Records for this exercise >>
-----

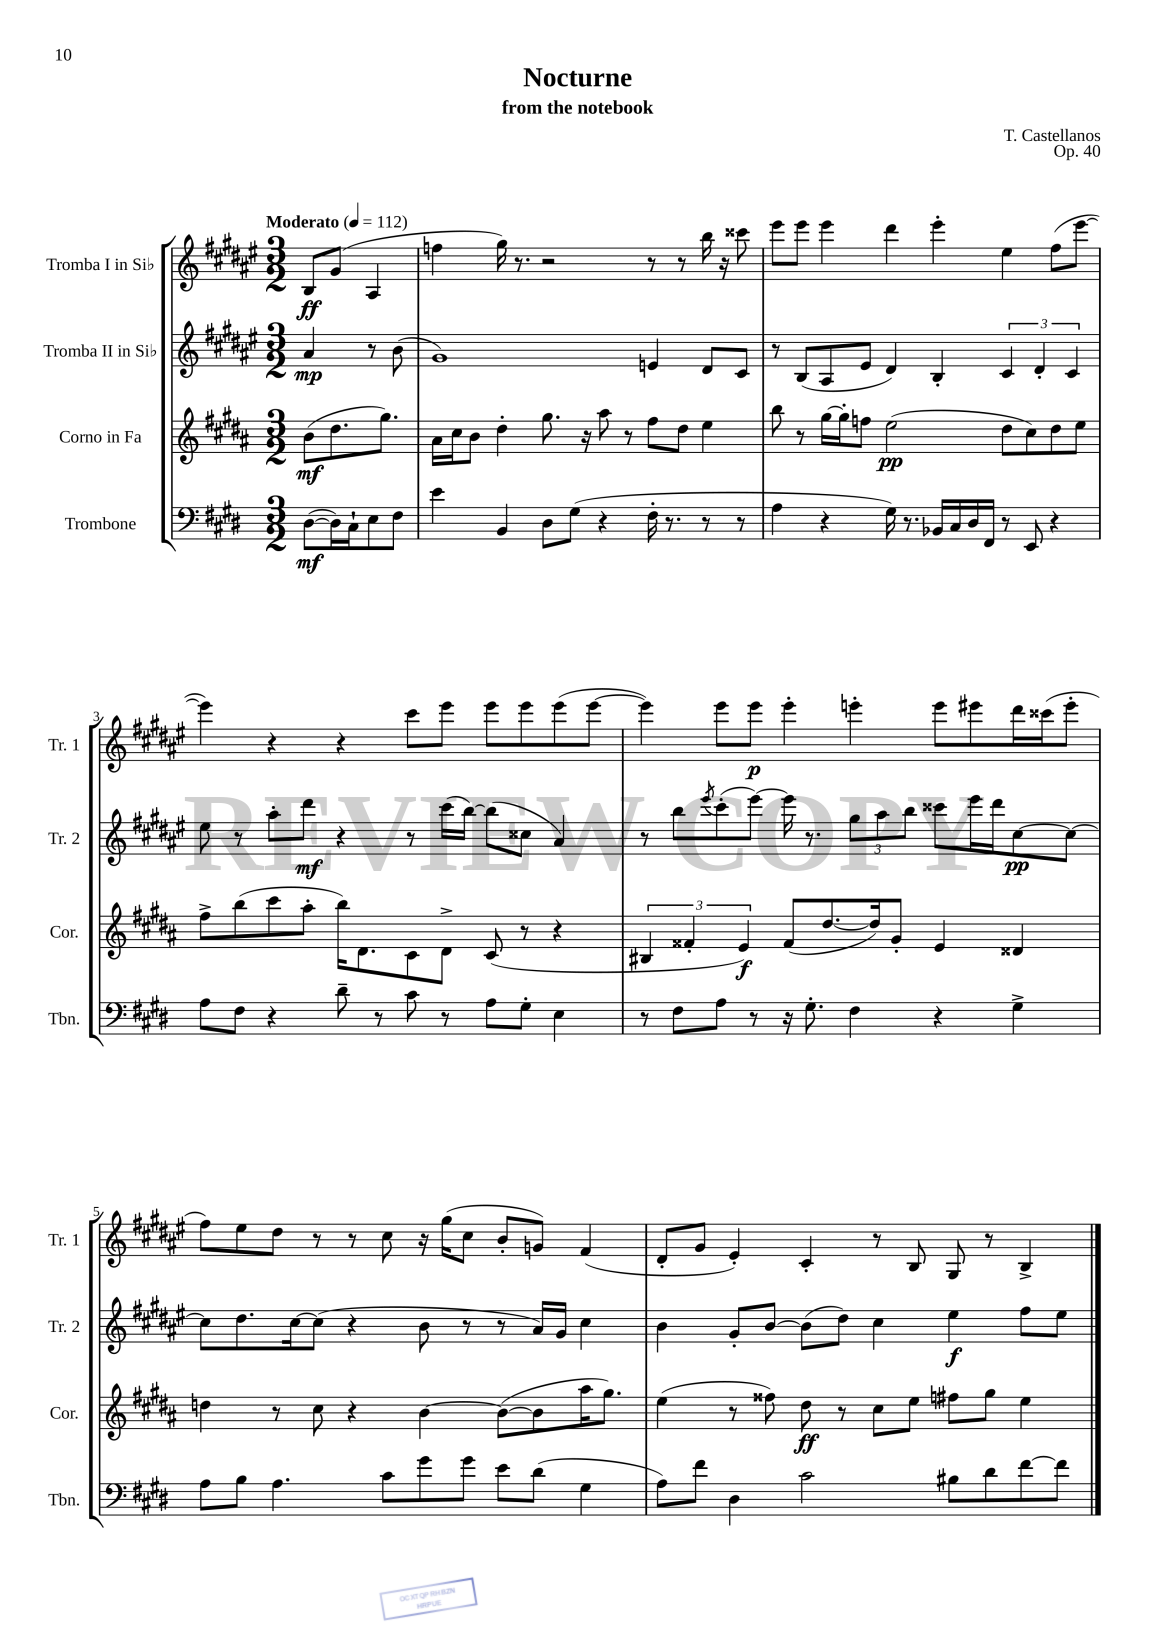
\header { title = "Nocturne" composer = "T. Castellanos" subtitle = "from the notebook" opus = "Op. 40" }
<<
\new StaffGroup <<
\new Staff = "s0" \with { instrumentName = "Tromba I in Sib" shortInstrumentName = "Tr. 1" } {
    \clef treble \key fis \major \numericTimeSignature \time 3/2 \partial 2 \tempo "Moderato" 4 = 112
    b8\ff gis'8( ais4 |
    f''4 gis''16) r8. r2 r8 r8 b''16 r16 cisis'''8 |
    eis'''8 eis'''8 eis'''4 dis'''4 eis'''4-. eis''4 fis''8( eis'''8~ |
    eis'''4) r4 r4 cis'''8 eis'''8 eis'''8 eis'''8 eis'''8( eis'''8~ |
    eis'''4) eis'''8 eis'''8\p eis'''4-. e'''4-. e'''8 eis'''8 dis'''16 cisis'''16( eis'''8-. |
    fis''8) eis''8 dis''8 r8 r8 cis''8 r16 gis''16( cis''8 b'8-. g'8) fis'4( |
    dis'8-. gis'8 eis'4-.) cis'4-. r8 b8 gis8 r8 b4-> \bar "|." |
}
\new Staff = "s1" \with { instrumentName = "Tromba II in Sib" shortInstrumentName = "Tr. 2" } {
    \clef treble \key fis \major \numericTimeSignature \time 3/2 \partial 2
    ais'4\mp r8 b'8( |
    gis'1) e'4 dis'8 cis'8 |
    r8 b8( ais8 eis'8 dis'4) b4-. \tuplet 3/2 { cis'4 dis'4-. cis'4 } |
    eis''8 r8 ais''8-. dis'''8\mf r4 r8 cis'''16( b''16~) b''8( cisis''8 ais'4) |
    r8 b''8 \acciaccatura { eis'''8 } cis'''8-.( eis'''8~) eis'''16 r8. \tuplet 3/2 { gis''8 ais''8 b''8 } cisis'''8 eis'''16 dis'''16 cis''8~\pp cis''8~ |
    cis''8 dis''8. cis''16~ cis''8( r4 b'8 r8 r8 ais'16) gis'16 cis''4 |
    b'4 gis'8-. b'8~ b'8( dis''8) cis''4 eis''4\f fis''8 eis''8 \bar "|." |
}
\new Staff = "s2" \with { instrumentName = "Corno in Fa" shortInstrumentName = "Cor." } {
    \clef treble \key b \major \numericTimeSignature \time 3/2 \partial 2
    b'8\mf( dis''8. gis''8.) |
    ais'16 cis''16 b'8 dis''4-. gis''8. r16 ais''8 r8 fis''8 dis''8 e''4 |
    b''8 r8 gis''16~ gis''16-. f''8 e''2\pp( dis''8 cis''8) dis''8 e''8 |
    fis''8-> b''8( cis'''8 ais''8-. b''16) dis'8. cis'8 dis'8-> cis'8( r8 r4 |
    \tuplet 3/2 { bis4 fisis'4-. e'4\f) } fisis'8( dis''8.~ dis''16) gis'8-. e'4 disis'4 |
    d''4 r8 cis''8 r4 b'4~ b'8~( b'8 ais''16 gis''8.) |
    e''4( r8 fisis''8) dis''8\ff r8 cis''8 e''8 fis''8 gis''8 e''4 \bar "|." |
}
\new Staff = "s3" \with { instrumentName = "Trombone" shortInstrumentName = "Tbn." } {
    \clef bass \key e \major \numericTimeSignature \time 3/2 \partial 2
    dis8~\mf( dis16) cis16-! e8 fis8 |
    e'4 b,4 dis8 gis8( r4 fis16-. r8. r8 r8 |
    a4 r4 gis16) r8. bes,16 cis16 dis16 fis,16 r8 e,8 r4 |
    a8 fis8 r4 dis'8-- r8 cis'8 r8 a8 gis8-. e4 |
    r8 fis8 a8 r8 r16 gis8.-. fis4 r4 gis4-> |
    a8 b8 a4. cis'8 gis'8 gis'8 e'8 dis'8( gis4 |
    a8) fis'8 dis4 cis'2 bis8 dis'8 fis'8~ fis'8 \bar "|." |
}
>>
>>
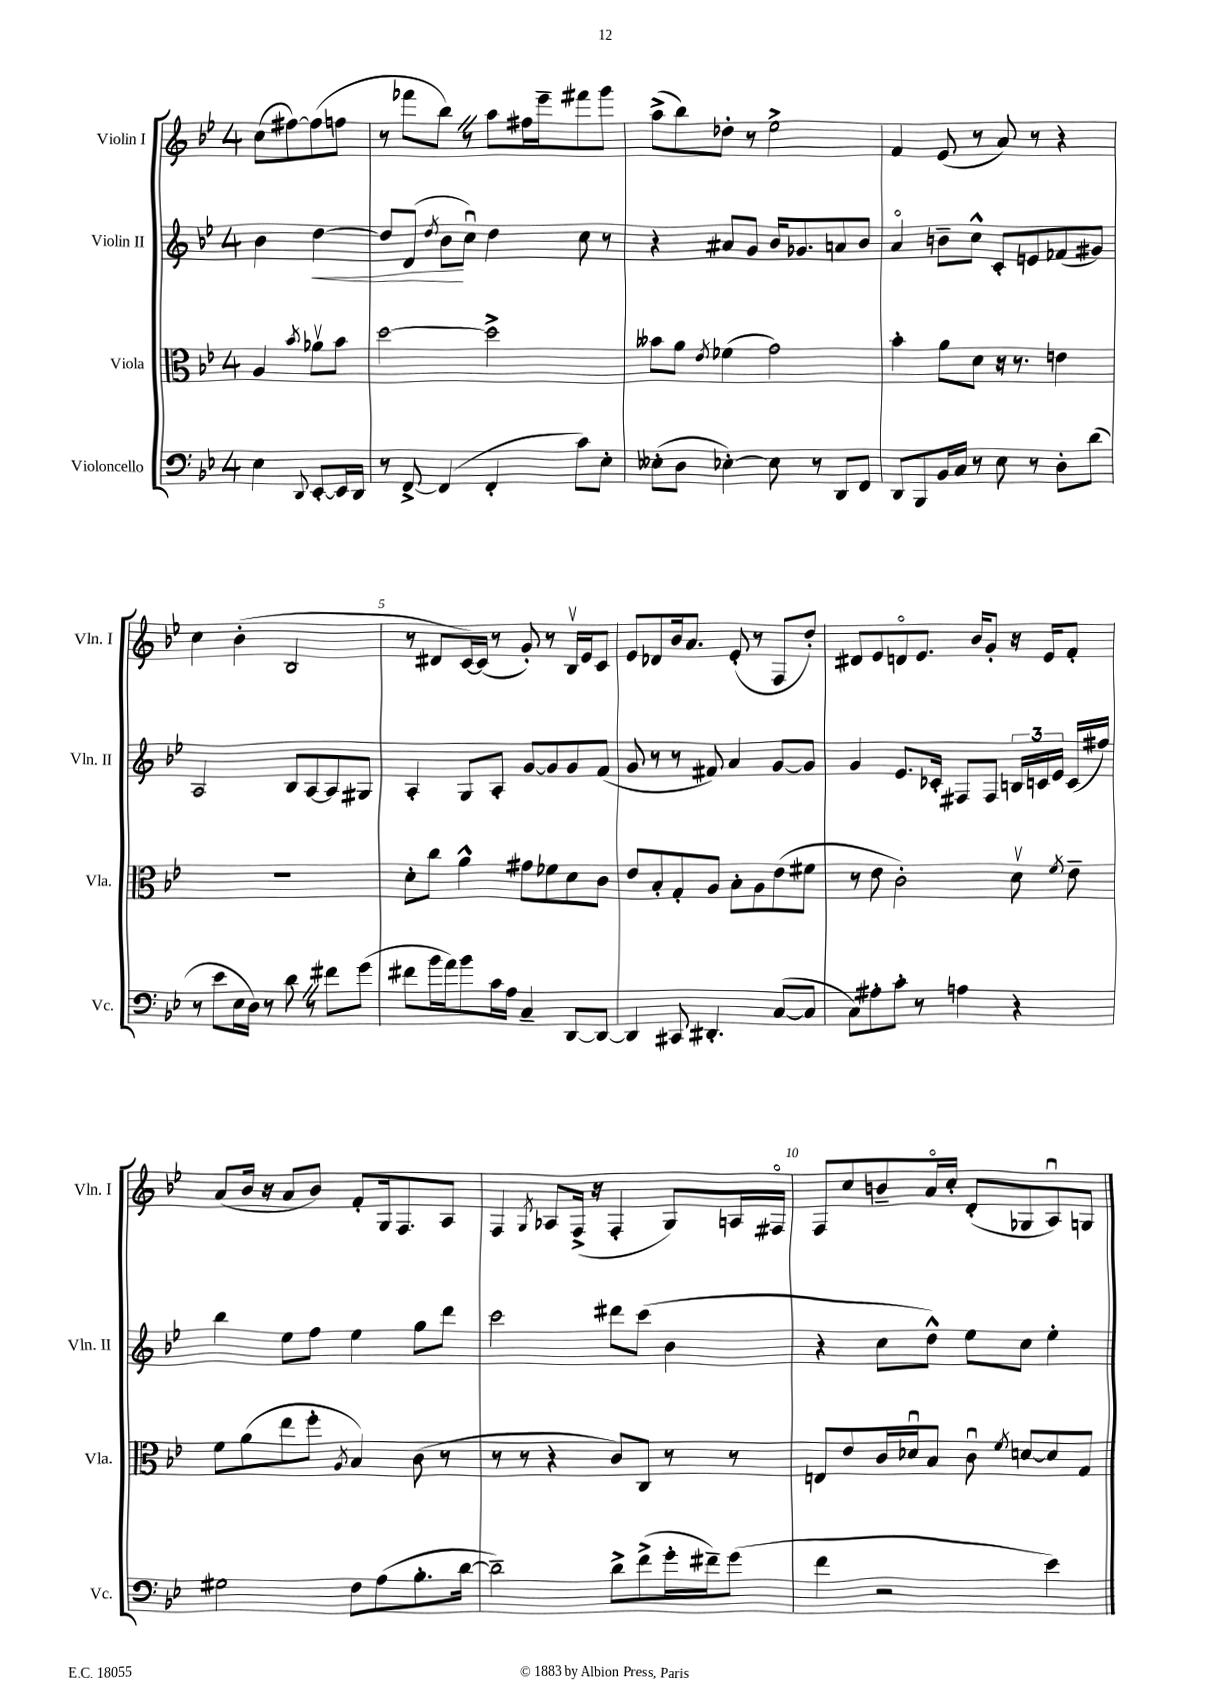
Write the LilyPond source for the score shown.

<<
\new StaffGroup <<
\new Staff = "s0" \with { instrumentName = "Violin I" shortInstrumentName = "Vln. I" } {
    \clef treble \key bes \major \once \override Staff.TimeSignature.style = #'single-digit \time 4/4 \partial 2
    \autoBeamOff c''8[( fis''8~) fis''8( f''8] |
    r8 fes'''8[ bes''8]) \once \override BreathingSign.text = \markup { \musicglyph "scripts.caesura.straight" } \breathe r8 a''8[ fis''16 ees'''16-- fis'''8 g'''8] |
    a''8[->( bes''8) des''8]-. r8 ees''2-> |
    f'4 ees'8( r8 a'8) r8 r4 |
    c''4 bes'4-.( bes2 |
    r8 dis'8[ c'16~) c'16]( r8 g'8-.) r8 bes16[\upbow ees'16 c'8] |
    ees'8[ des'8 bes'16 a'8.] ees'8-.( r8 f8[ d''8]-.) |
    dis'8[ ees'8 d'8\flageolet ees'8.] bes'16[ g'8]-. r16 ees'16[ f'8]-. |
    a'8[( bes'16] r16 a'8[ bes'8]) f'8[-. g16 f8. a8] |
    f4 \acciaccatura { g8 } aes8[ f16]->( r16 f4-. g8[) a16 fis16]\flageolet |
    f8[ c''8 b'8-- a'16\flageolet c''16]-. d'8[-.( ges8 a8\downbow) g8] \bar "|." |
}
\new Staff = "s1" \with { instrumentName = "Violin II" shortInstrumentName = "Vln. II" } {
    \clef treble \key bes \major \once \override Staff.TimeSignature.style = #'single-digit \time 4/4 \partial 2
    \autoBeamOff bes'4 d''4~\< |
    d''8[ d'8]( \acciaccatura { d''8 } bes'8[\! c''8]\downbow) d''4 c''8 r8 |
    r4 ais'8[ g'8] bes'16[ ges'8. a'8 bes'8] |
    a'4\flageolet b'8[-- c''8]-^ c'8[-. e'8 fes'8( gis'8]) |
    a2 bes8[ a8~ a8 gis8] |
    a4-. g8[ a8]-. g'8[~ g'8 g'8 f'8]( |
    g'8 r8 r8 fis'8) a'4 g'8[~ g'8] |
    g'4 ees'8.[ ces'16]-. fis8[ fis8] \tuplet 3/2 { b16[ c'16 ees'16] } c'16[( fis''16]) |
    bes''4 ees''8[ f''8] ees''4 g''8[ d'''8] |
    c'''2 dis'''8[ c'''8]( bes'4 |
    r4 c''8[ d''8]-^) ees''8[ c''8] ees''4-. \bar "|." |
}
\new Staff = "s2" \with { instrumentName = "Viola" shortInstrumentName = "Vla." } {
    \clef alto \key bes \major \once \override Staff.TimeSignature.style = #'single-digit \time 4/4 \partial 2
    \autoBeamOff a4 \acciaccatura { bes'8 } aes'8[\upbow bes'8] |
    d''2~ d''2-> |
    beses'8[ a'8] \acciaccatura { ees'8 } fes'4( g'2) |
    bes'4-. a'8[ d'8] r16 r8. e'4 |
    R1 |
    d'8[-. c''8] a'4-^ gis'8[ fes'8 d'8 c'8] |
    ees'8[ bes8-. g8-. a8] bes8[-. a8 ees'8( fis'8] |
    r8 ees'8 c'2-.) d'8\upbow \acciaccatura { f'8 } ees'8-- |
    f'8[ a'8( ees''8 f''8]-. \acciaccatura { a8 } bes4) c'8( r8 |
    r8 r8 r4 c'8[) c8] r8 r8 |
    e8[ ees'8 c'16 des'16\downbow bes8] c'8\downbow \acciaccatura { f'8 } d'8[~ d'8 g8] \bar "|." |
}
\new Staff = "s3" \with { instrumentName = "Violoncello" shortInstrumentName = "Vc." } {
    \clef bass \key bes \major \once \override Staff.TimeSignature.style = #'single-digit \time 4/4 \partial 2
    \autoBeamOff ees4 \appoggiatura { d,8 } ees,8[~-. ees,16 d,16] |
    r8 f,8~-> f,4( f,4-. c'8[) ees8]-. |
    eeses8[-.( d8] ees4~-.) ees8 r8 d,8[ f,8] |
    d,8[ bes,,8 bes,16 c16] r8 ees8 r8 d8[-. d'8]( |
    r8 ees'8[ ees16 d16]) r8 d'8 \once \override BreathingSign.text = \markup { \musicglyph "scripts.caesura.straight" } \breathe r8 fis'8[ g'8]( |
    fis'8[ bes'16 a'16) bes'8 c'16 a16] c4-- d,8[~ d,8]~ |
    d,4 cis,8 dis,4.-. c8[~( c8] |
    c8[) ais8-. c'8]-. r8 a4 r4 |
    gis2 f8[ a8( bes8.-. d'16]~ |
    d'2--) d'8[-> f'8->( g'16-. fis'16--) g'8]( |
    f'4 r2 ees'4) \bar "|." |
}
>>
>>
\layout { \context { \Score \override BarNumber.break-visibility = ##(#f #t #t) barNumberVisibility = #(every-nth-bar-number-visible 5) } }
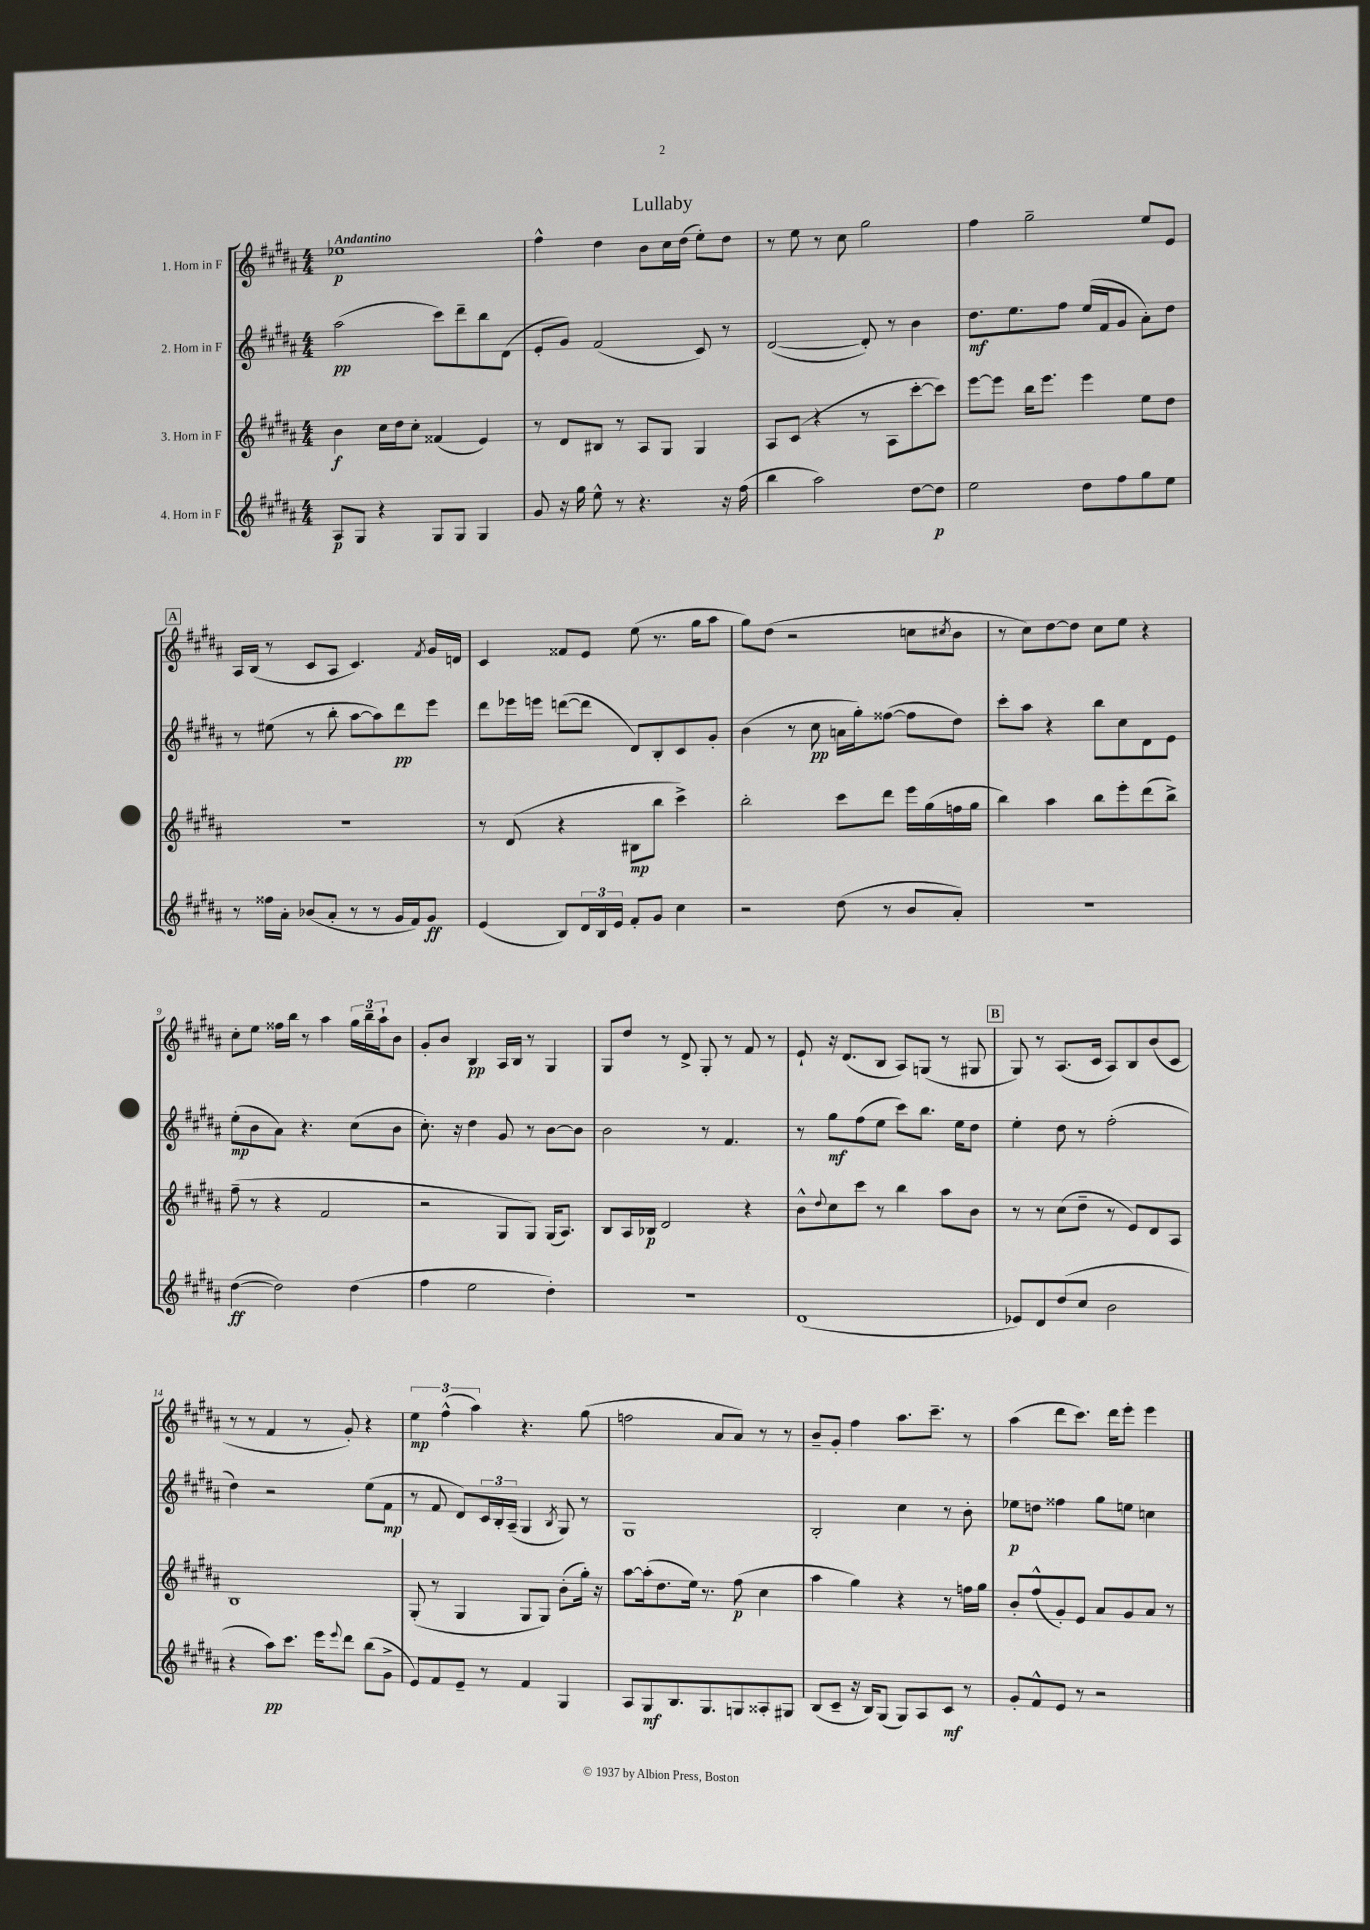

-----

Aim >>
Can you give every line from the start of the records through the line containing "eis'''8 eis'''8 eis'''4" as a numbered list, with blank lines dropped and the pictures left out?

Answer to the problem >>
1. \header { title = "Nocturne" composer = "T. Castellanos" subtitle = "from the notebook" opus = "Op. 40" }
2. <<
3. \new StaffGroup <<
4. \new Staff = "s0" \with { instrumentName = "Tromba I in Sib" shortInstrumentName = "Tr. 1" } {
5.     \clef treble \key fis \major \numericTimeSignature \time 3/2 \partial 2 \tempo "Moderato" 4 = 112
6.     b8\ff gis'8( ais4 |
7.     f''4 gis''16) r8. r2 r8 r8 b''16 r16 cisis'''8 |
8.     eis'''8 eis'''8 eis'''4 dis'''4 eis'''4-. eis''4 fis''8( eis'''8~ |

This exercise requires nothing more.